* **Material for this task**
---*---
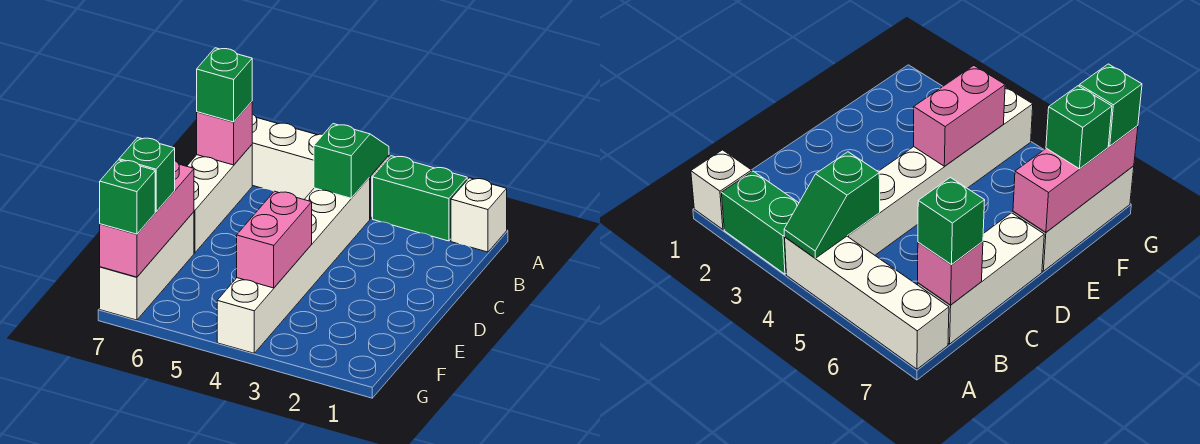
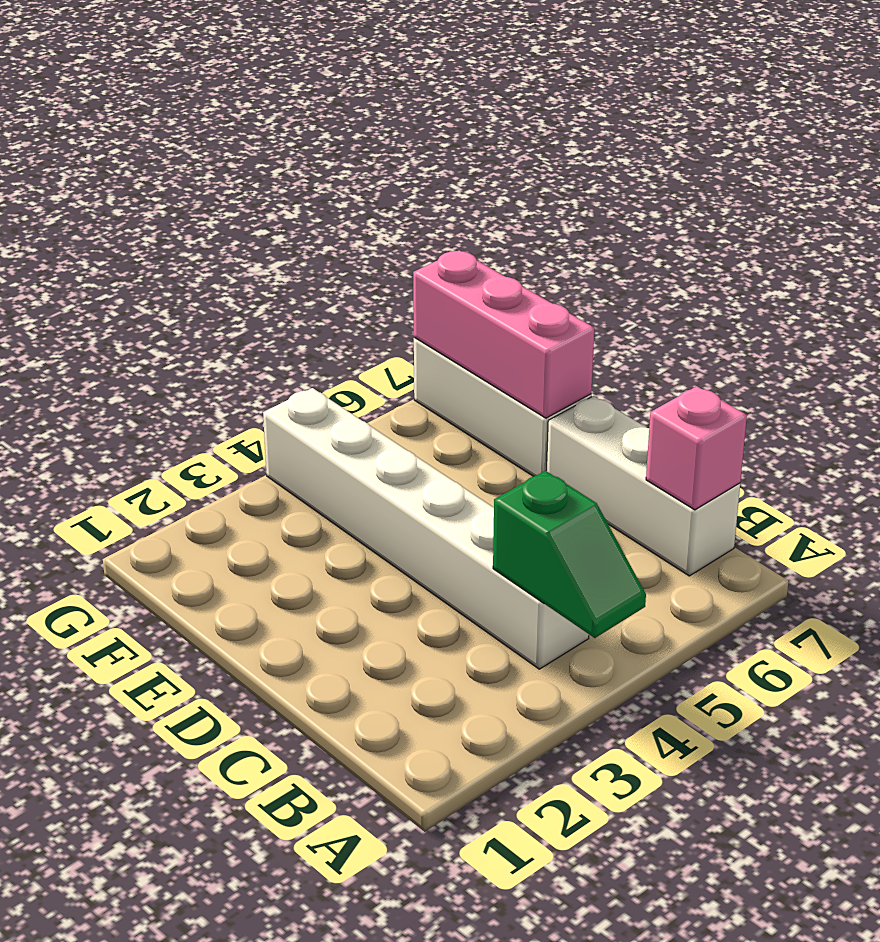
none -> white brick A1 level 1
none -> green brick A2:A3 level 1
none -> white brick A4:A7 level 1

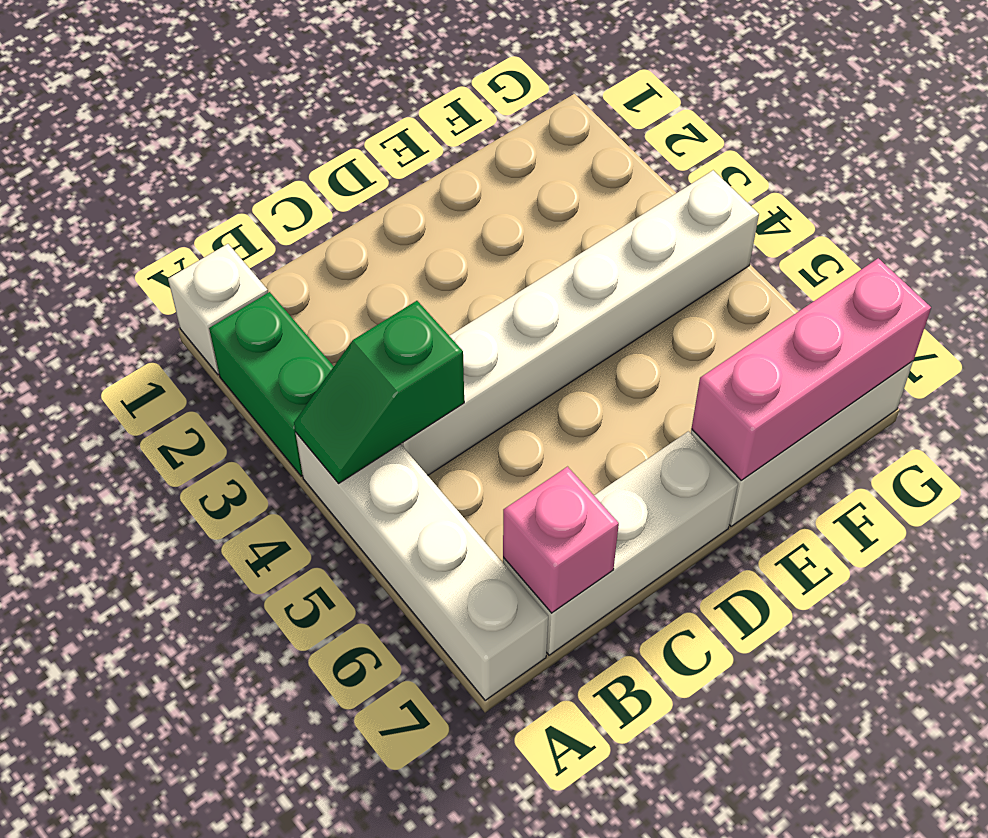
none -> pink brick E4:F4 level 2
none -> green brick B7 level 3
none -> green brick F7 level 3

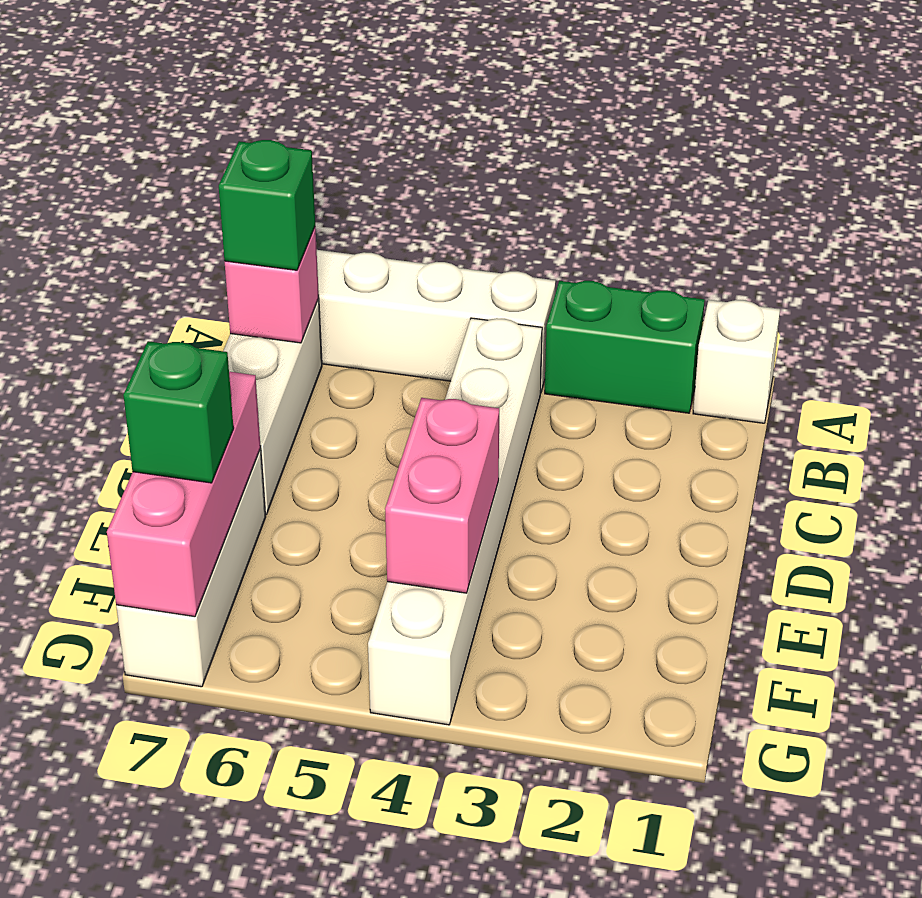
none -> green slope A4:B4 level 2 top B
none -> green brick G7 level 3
---*---
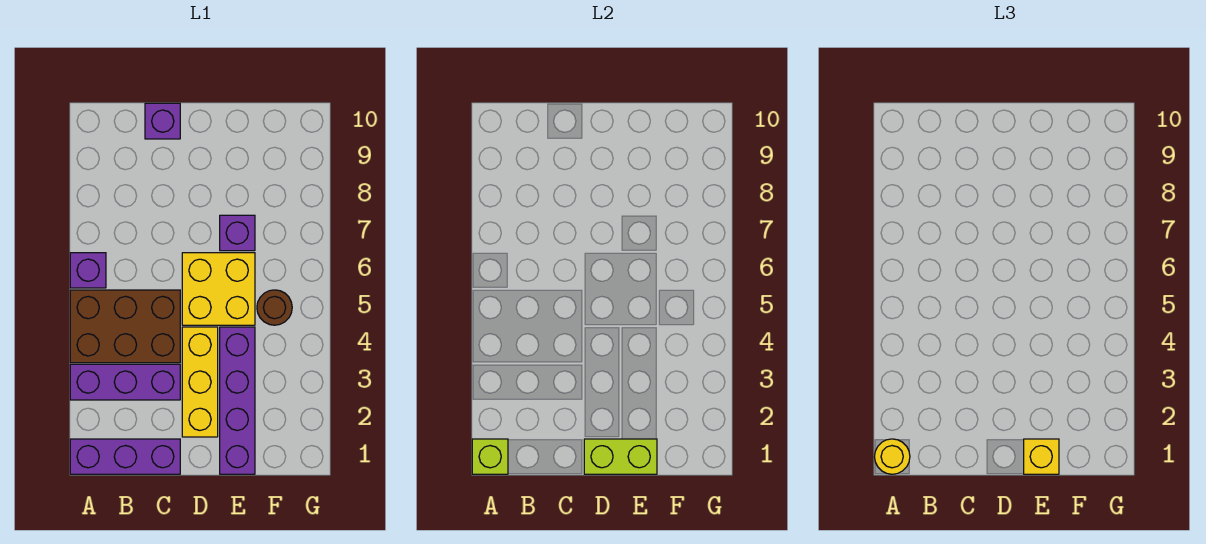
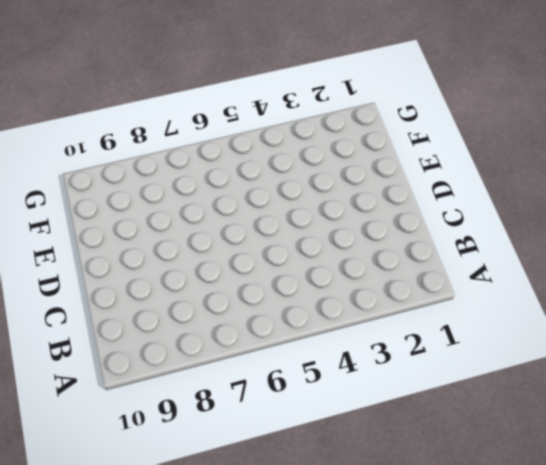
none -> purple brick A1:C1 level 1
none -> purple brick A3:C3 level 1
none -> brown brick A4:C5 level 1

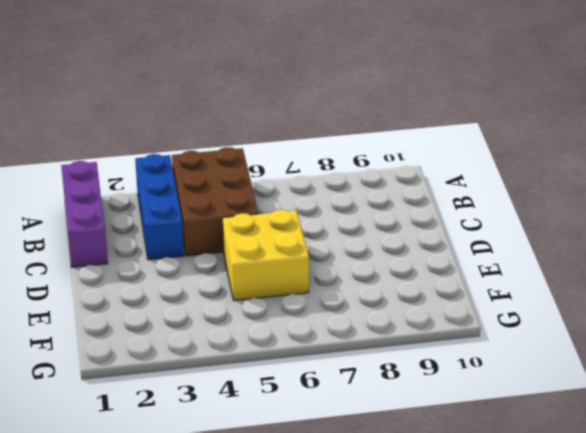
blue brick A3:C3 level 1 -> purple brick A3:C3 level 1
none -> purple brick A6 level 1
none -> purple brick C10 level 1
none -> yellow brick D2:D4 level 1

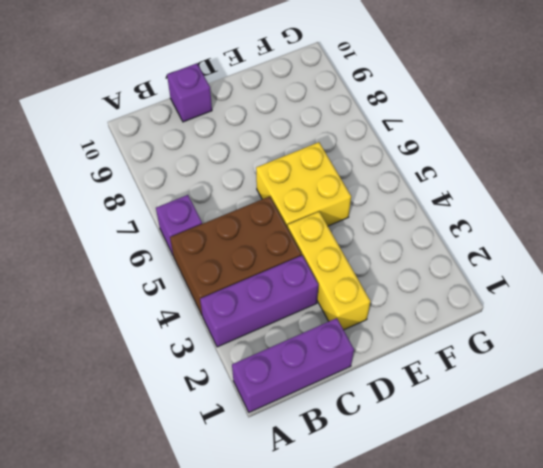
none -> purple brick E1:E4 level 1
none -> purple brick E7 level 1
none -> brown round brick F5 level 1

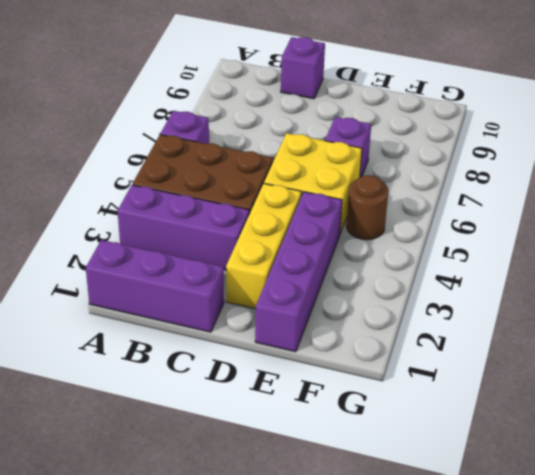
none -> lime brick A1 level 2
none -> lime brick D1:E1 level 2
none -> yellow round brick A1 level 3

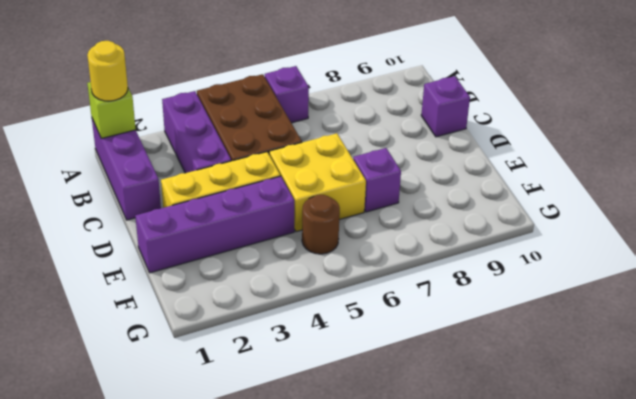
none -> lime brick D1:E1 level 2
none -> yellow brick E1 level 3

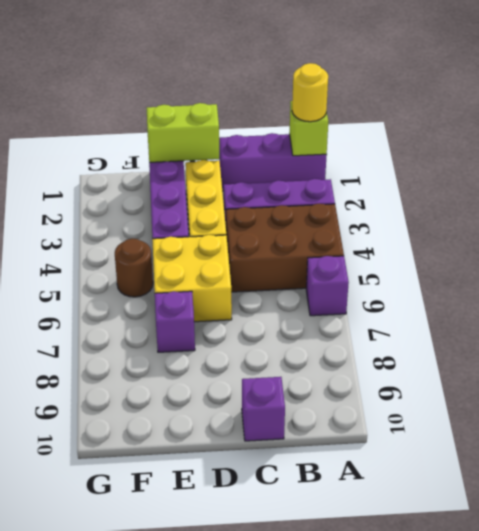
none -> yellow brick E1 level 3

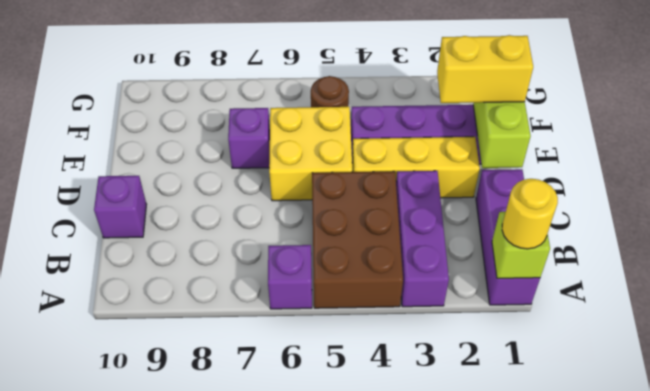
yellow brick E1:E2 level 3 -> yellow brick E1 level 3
---*---
* **What is expected**
Among the entries above, take the line with "none -> white brick A1 level 1", the line with "none -> green brick G7 level 3", and all the lines between them, and restate them word for word without pictures.

* **Result**
none -> white brick A1 level 1
none -> green brick A2:A3 level 1
none -> white brick A4:A7 level 1

none -> pink brick E4:F4 level 2
none -> green brick B7 level 3
none -> green brick F7 level 3

none -> green slope A4:B4 level 2 top B
none -> green brick G7 level 3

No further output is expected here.